Pictures excluded, return the lines below from the first through the line holding "M102: motor 24V".

##### Data supplied

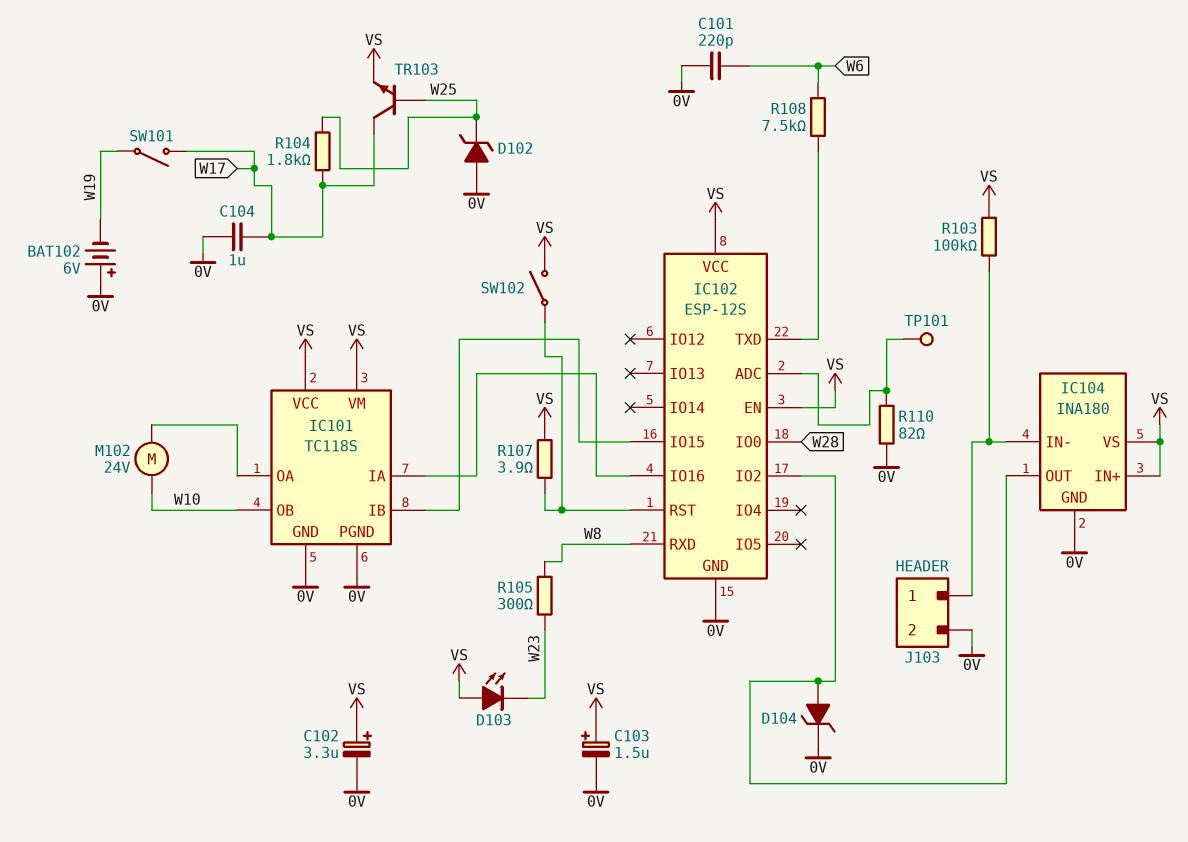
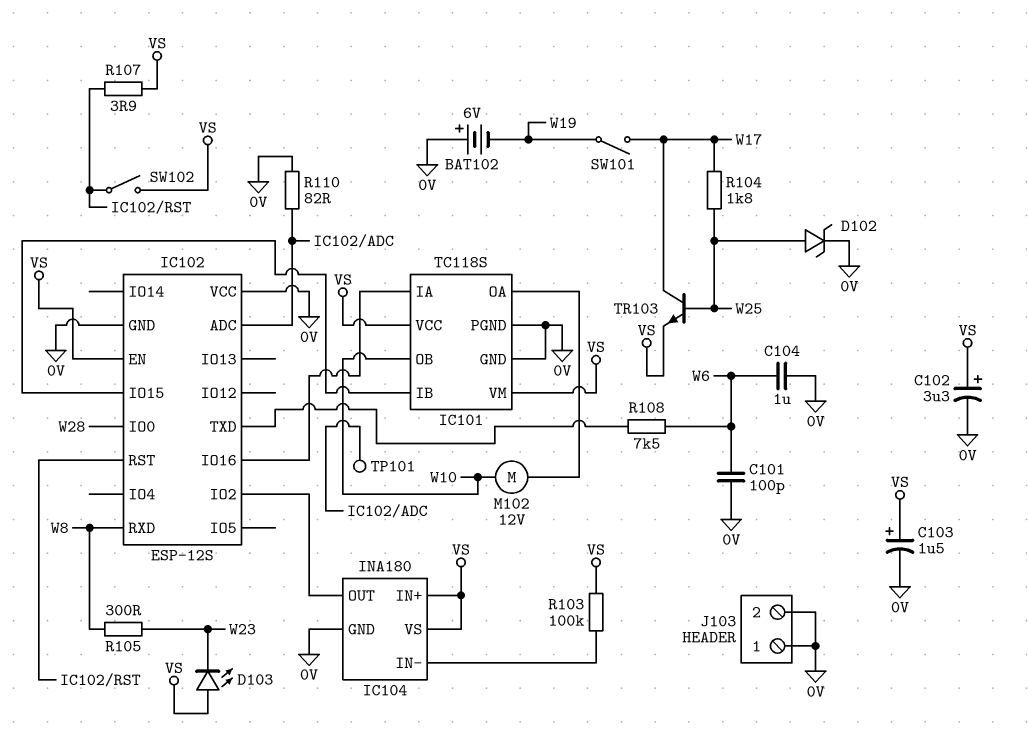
C101: 220pF (0V, W6) -> 100pF (0V, W6)
C104: 1uF (0V, W17) -> 1uF (0V, W6)
D102: zener (A 0V, K W25) -> zener (A W25, K 0V)
D104: zener (A IC102/IO2, K 0V) -> none
IC102 pin VCC: VS -> 0V
J103 pin 1: IC104/IN- -> 0V
M102: motor 24V (IC101/OA, W10) -> motor 12V (IC101/OA, W10)

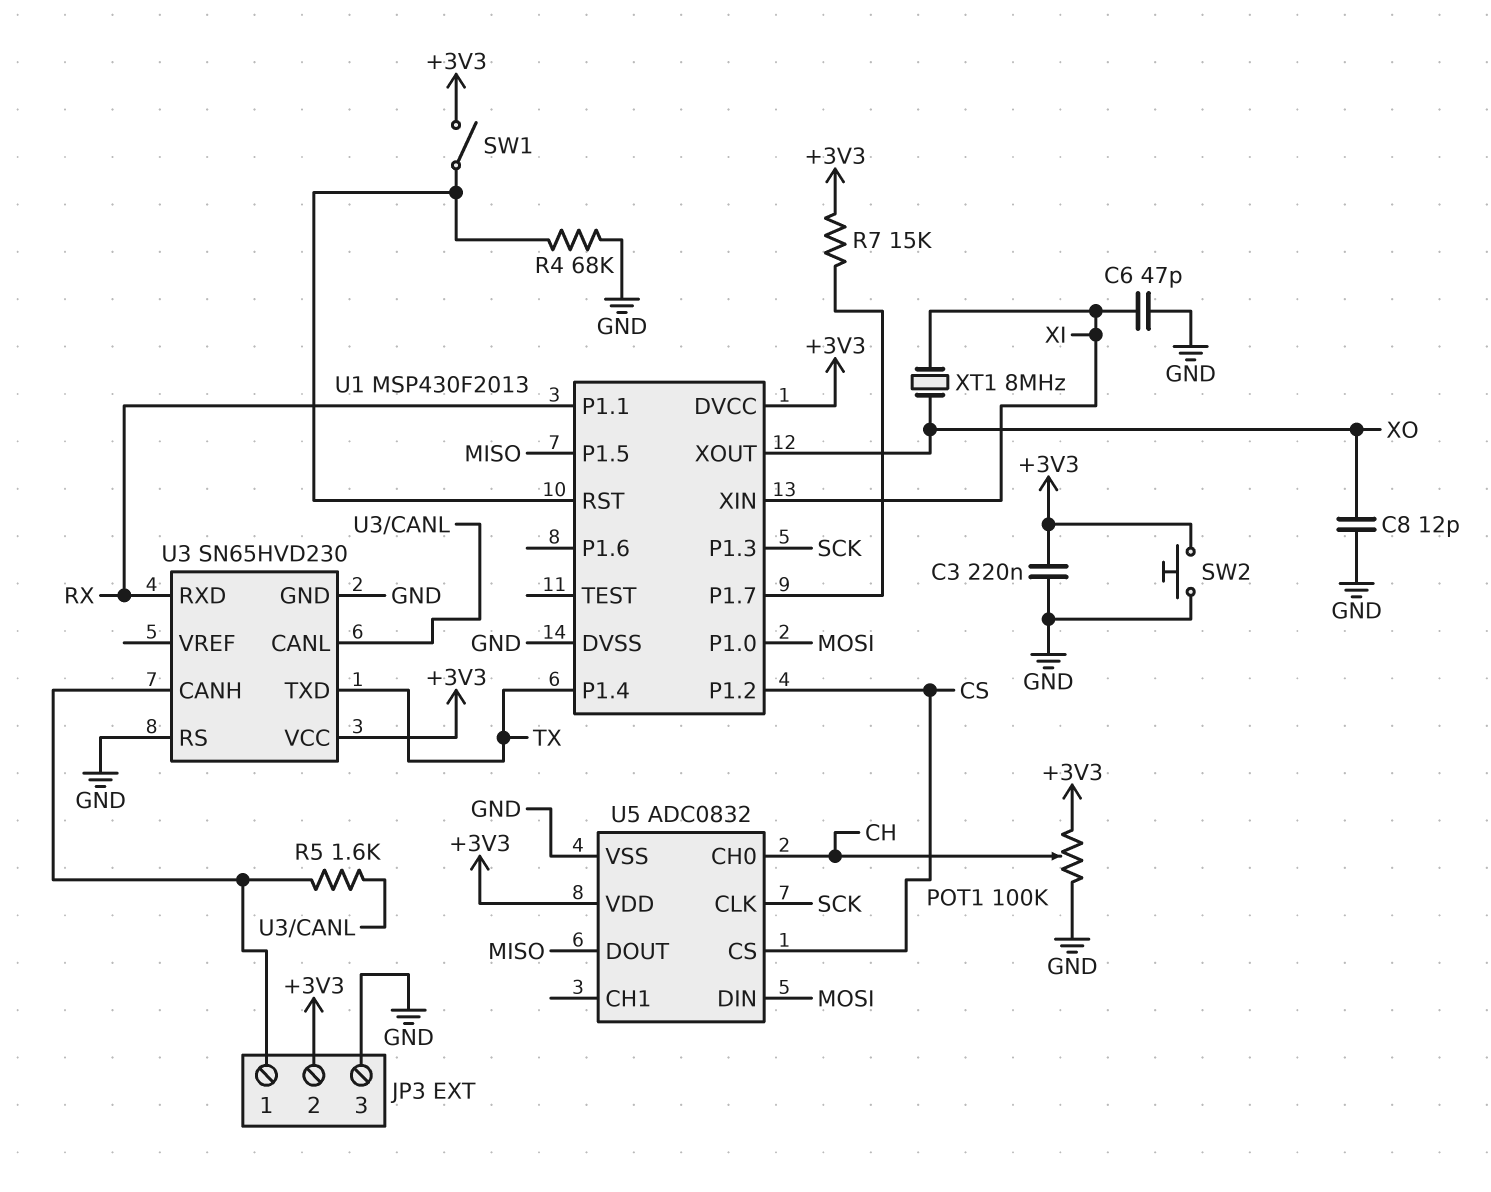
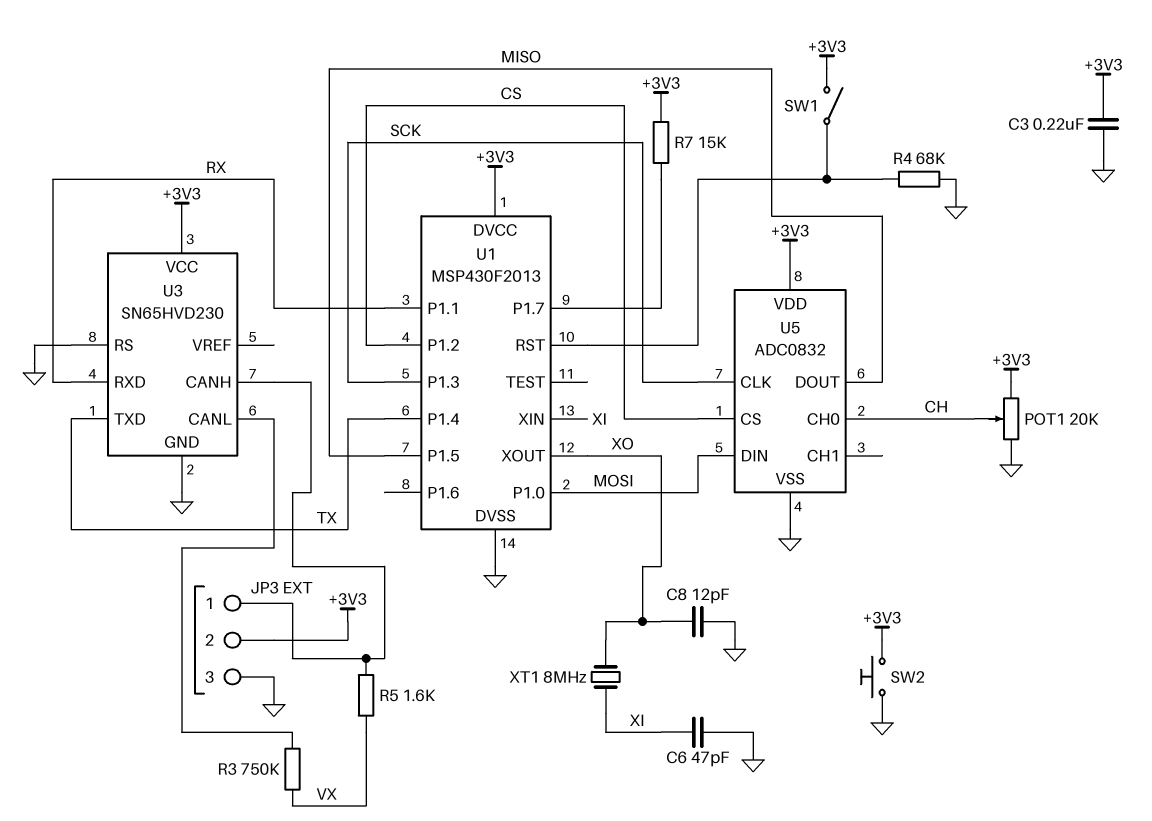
POT1: 100k (+3V3, GND, wiper CH) -> 20k (+3V3, GND, wiper CH)
R3: none -> 750k (U3/CANL, VX)
R5: 1.6k (JP3/1, U3/CANL) -> 1.6k (JP3/1, VX)

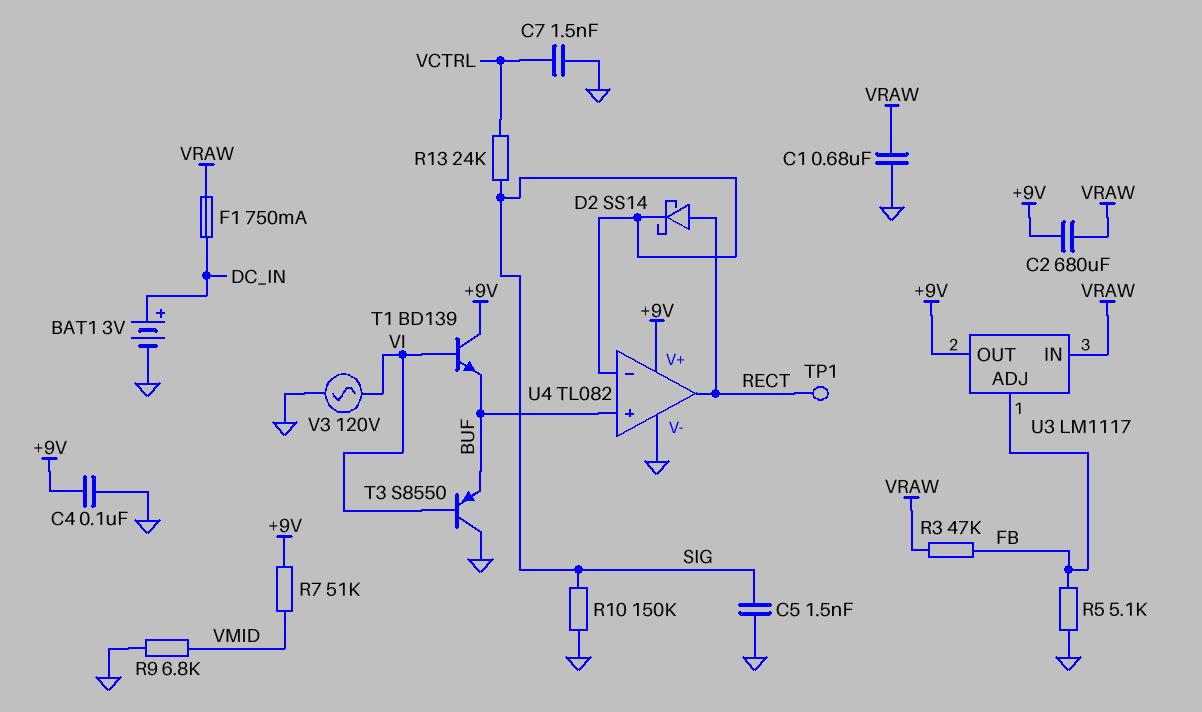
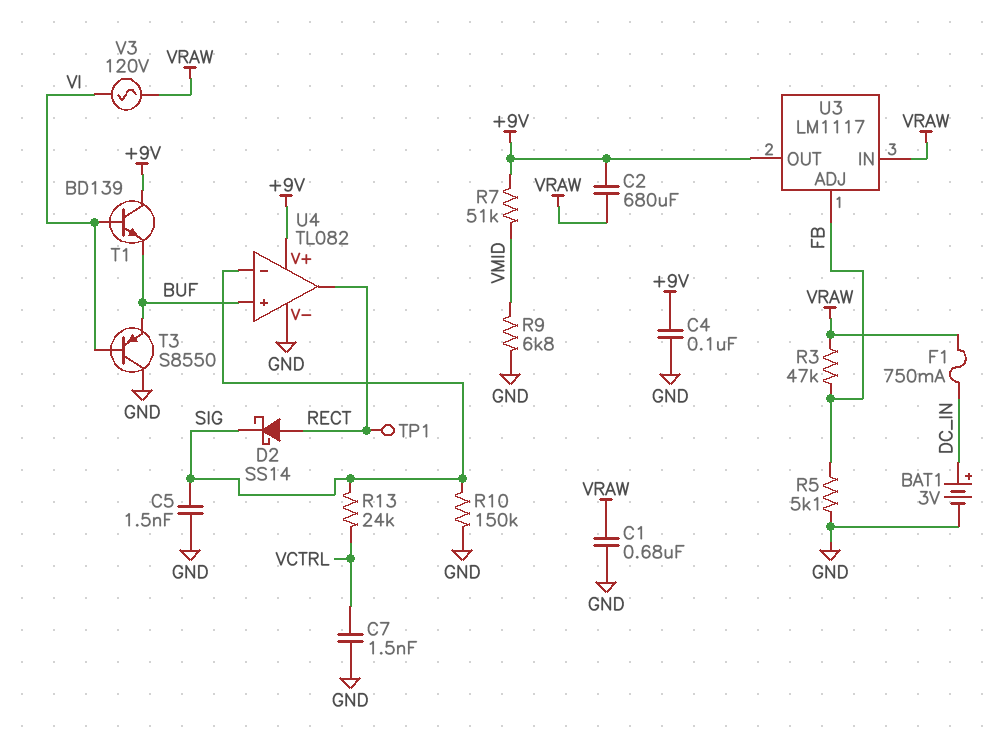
V3: AC 120V (GND, VI) -> AC 120V (VI, VRAW)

##########

◆ Solution to this task
C101: 220pF (0V, W6) -> 100pF (0V, W6)
C104: 1uF (0V, W17) -> 1uF (0V, W6)
D102: zener (A 0V, K W25) -> zener (A W25, K 0V)
D104: zener (A IC102/IO2, K 0V) -> none
IC102 pin VCC: VS -> 0V
J103 pin 1: IC104/IN- -> 0V
M102: motor 24V (IC101/OA, W10) -> motor 12V (IC101/OA, W10)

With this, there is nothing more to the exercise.